------ Information supplied ------

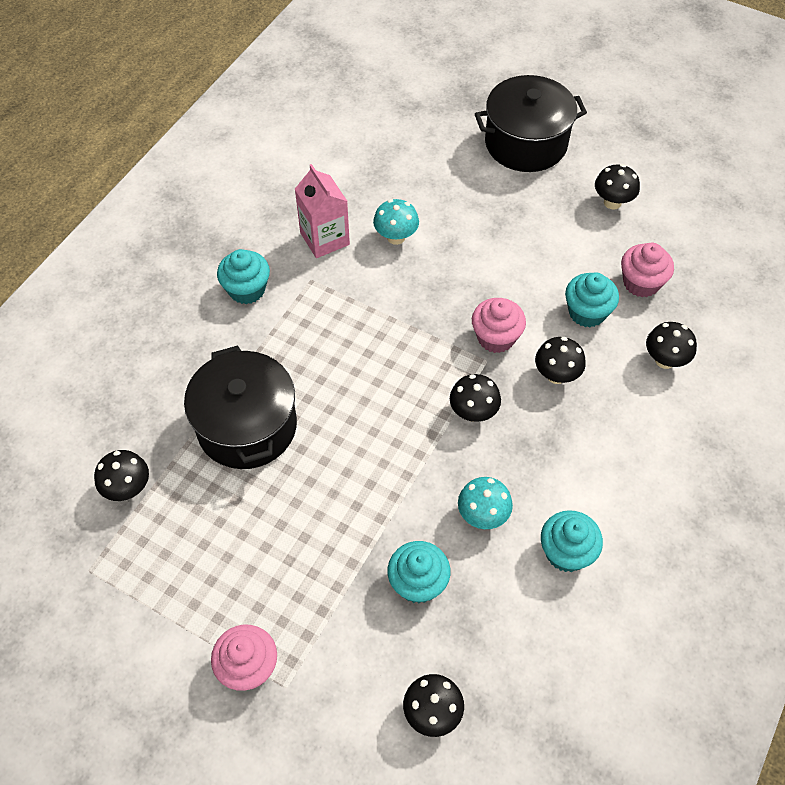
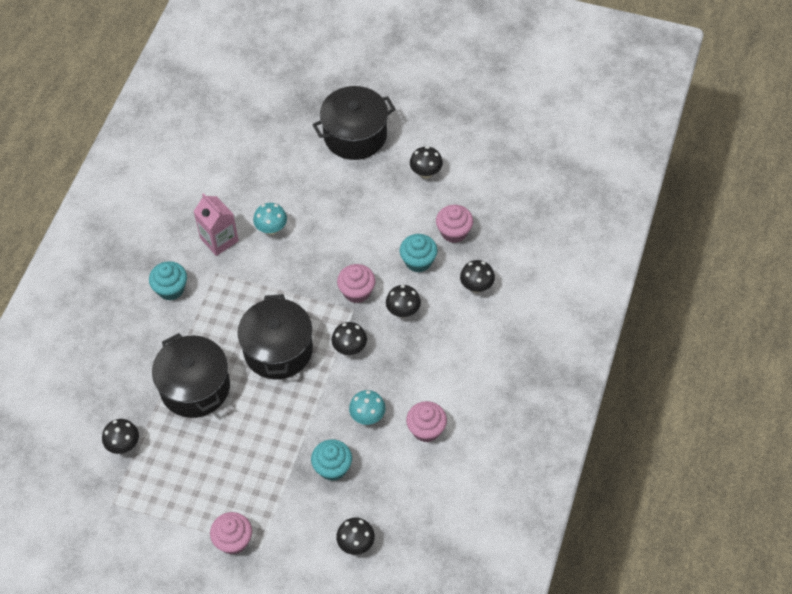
camera: 10 degrees left, 0 degrees up
(372, 396) = (278, 350): none -> black pot
(566, 552) = (426, 429): turquoise cupcake -> pink cupcake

------

What is required — Once the pictures are set aside, give the listing again word for word.

Solution below —
camera: 10 degrees left, 0 degrees up
(372, 396) = (278, 350): none -> black pot
(566, 552) = (426, 429): turquoise cupcake -> pink cupcake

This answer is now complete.